▸ What you are asked to do
Go over the data and keep only the lines that include "MOSI".

▸ Data provided
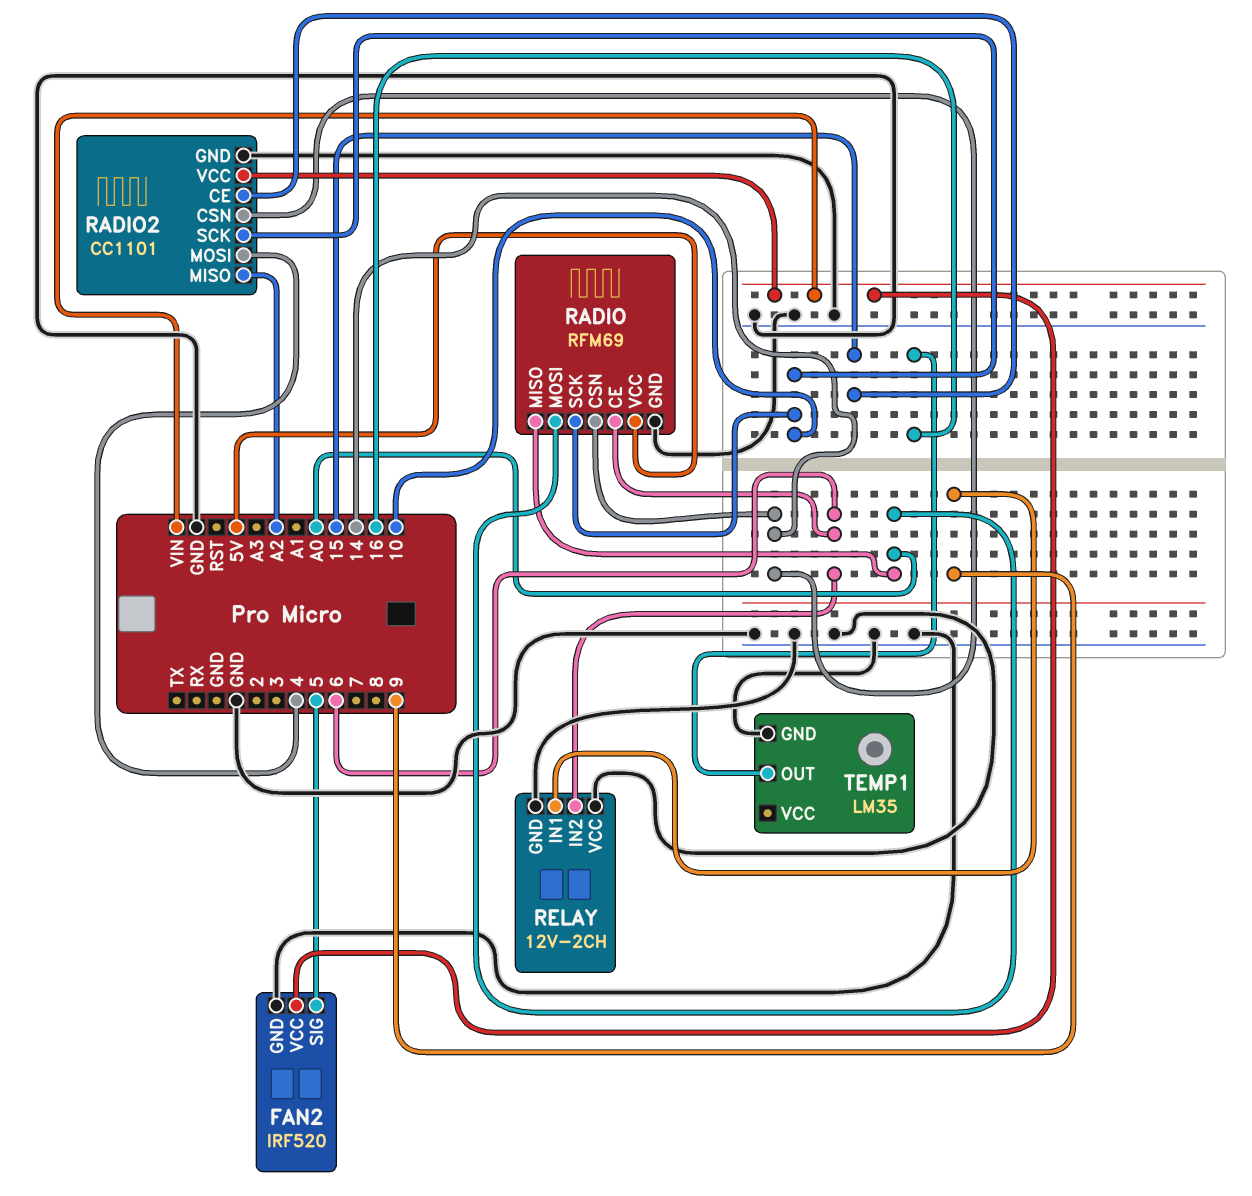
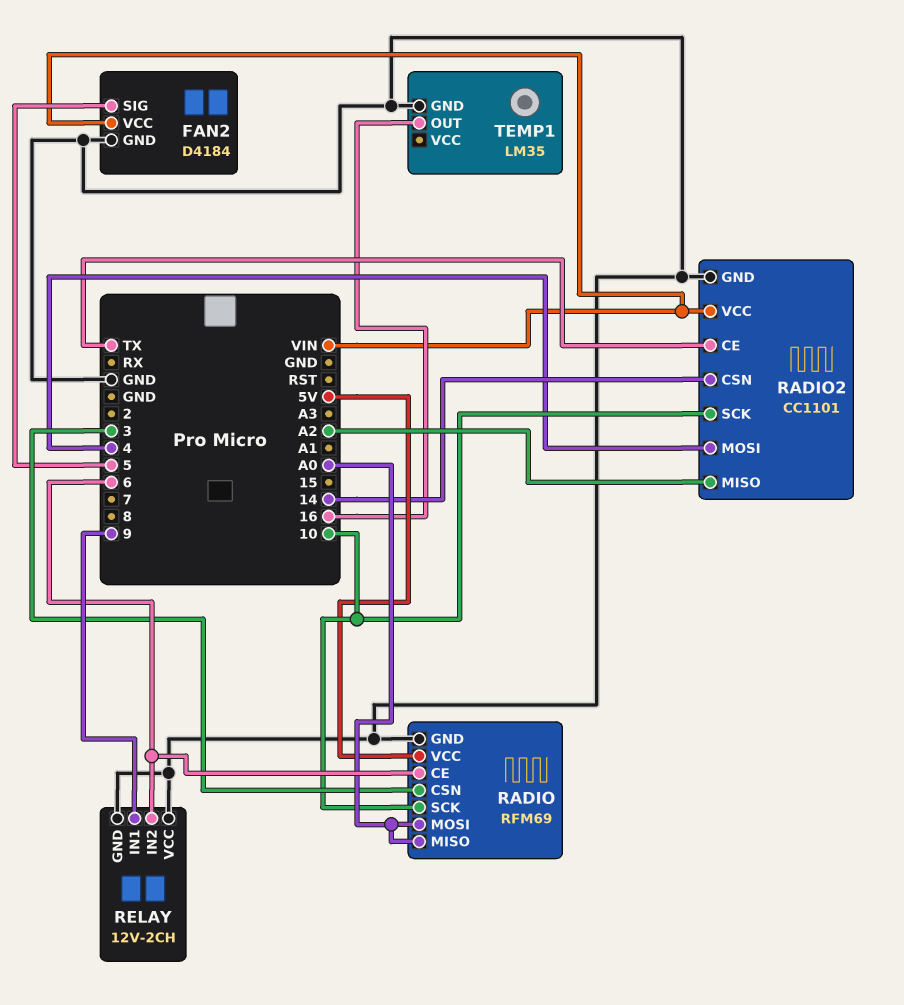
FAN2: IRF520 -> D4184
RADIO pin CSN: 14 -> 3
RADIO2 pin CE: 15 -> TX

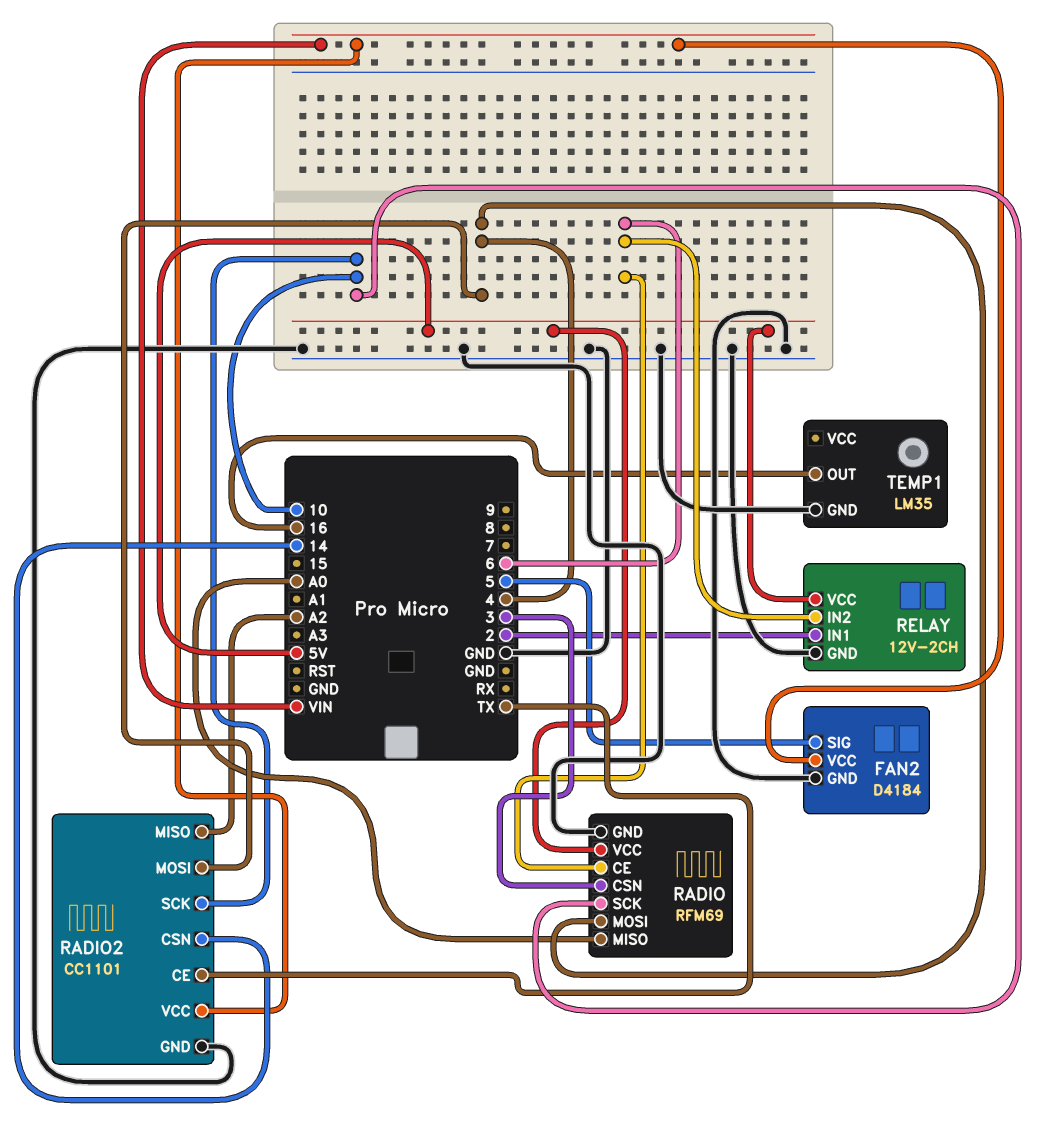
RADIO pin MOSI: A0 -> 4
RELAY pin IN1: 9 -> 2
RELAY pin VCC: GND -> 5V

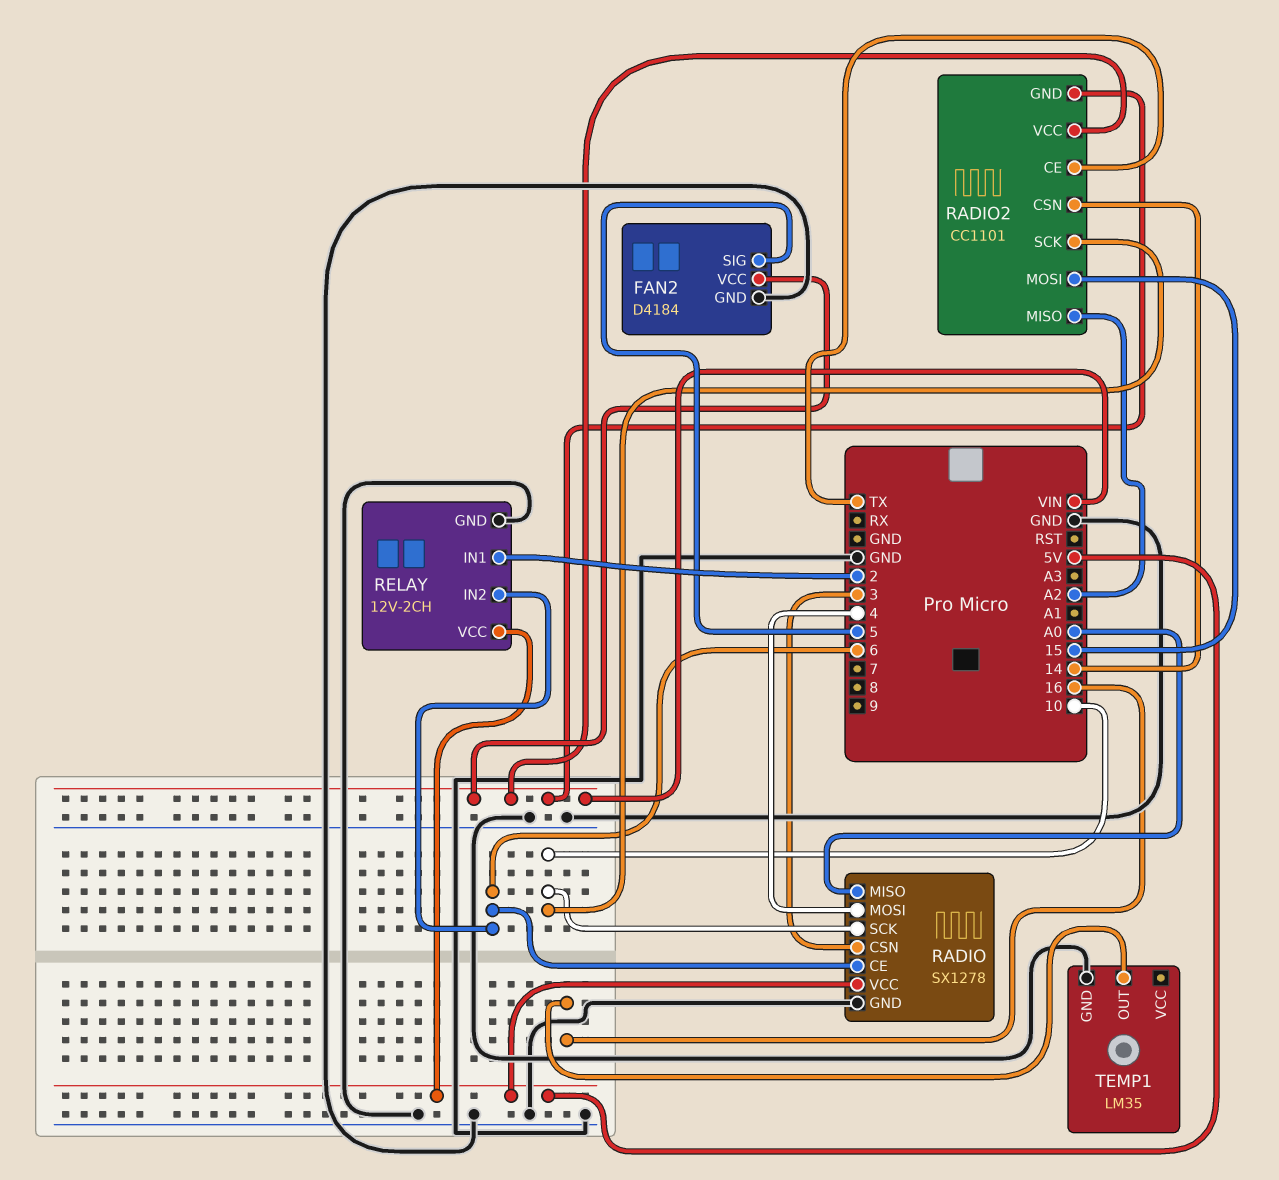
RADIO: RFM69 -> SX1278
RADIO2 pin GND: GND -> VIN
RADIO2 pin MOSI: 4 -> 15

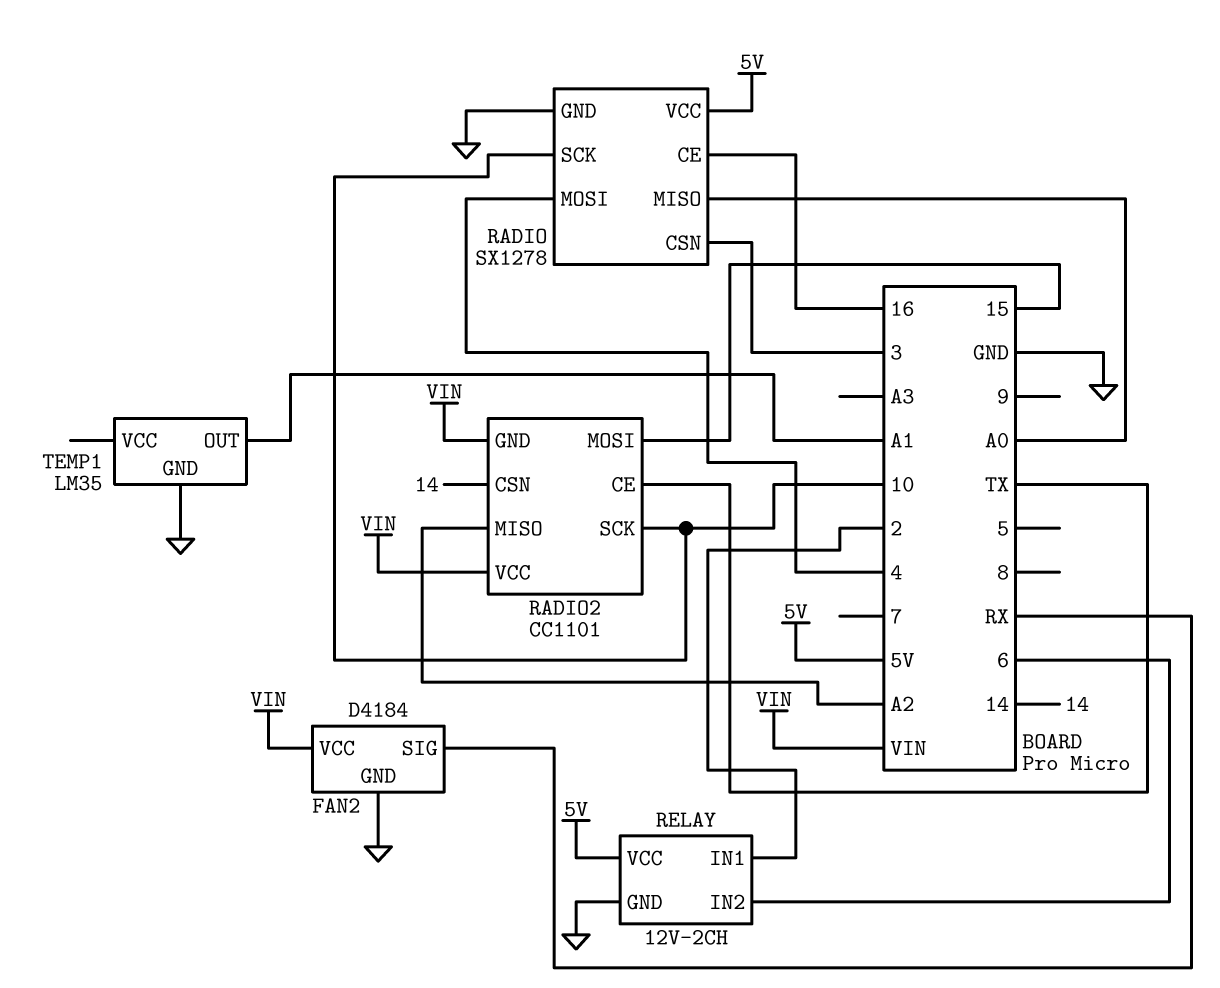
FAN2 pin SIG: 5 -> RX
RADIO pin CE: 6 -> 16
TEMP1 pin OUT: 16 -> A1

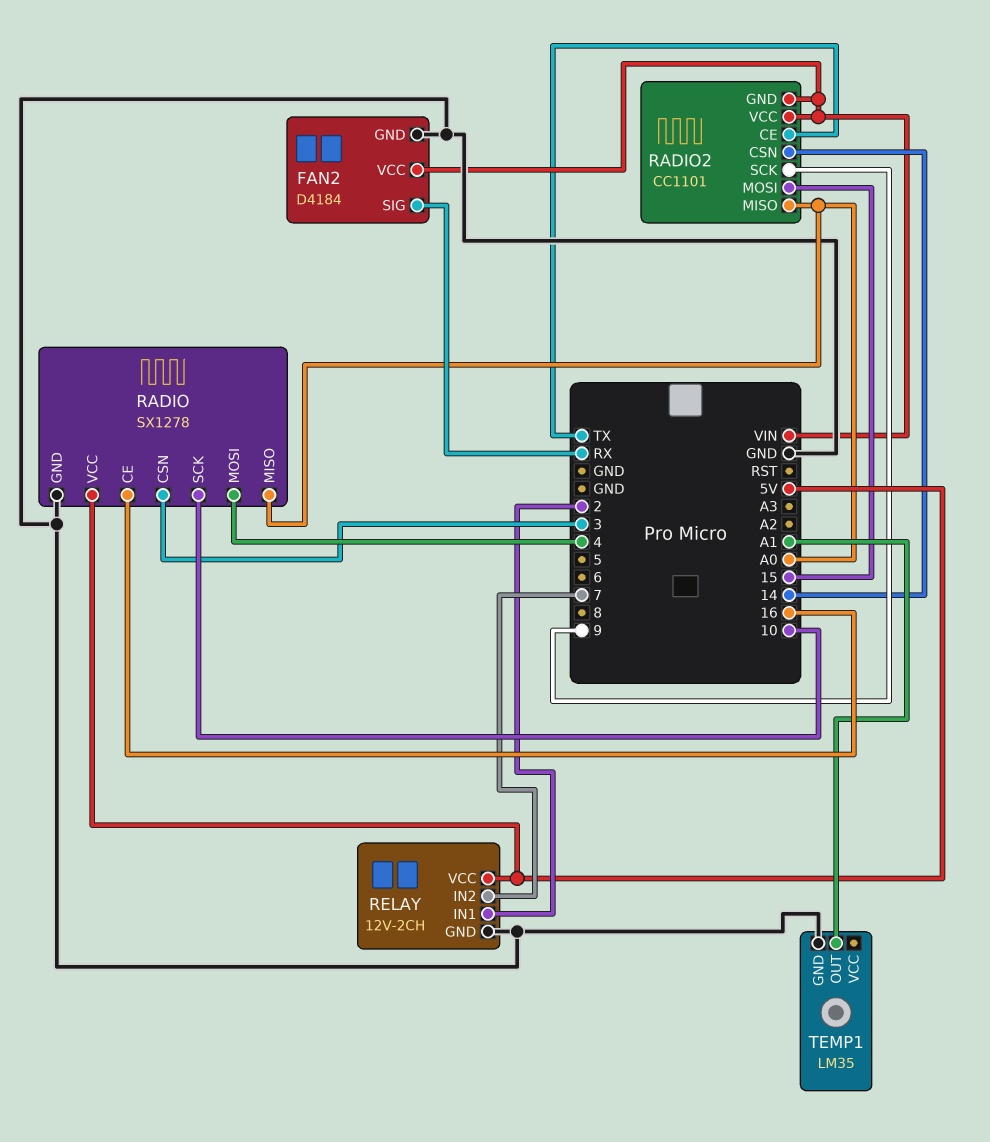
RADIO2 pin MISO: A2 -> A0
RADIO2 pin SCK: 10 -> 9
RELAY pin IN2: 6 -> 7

▸ Result for this task
RADIO pin MOSI: A0 -> 4
RADIO2 pin MOSI: 4 -> 15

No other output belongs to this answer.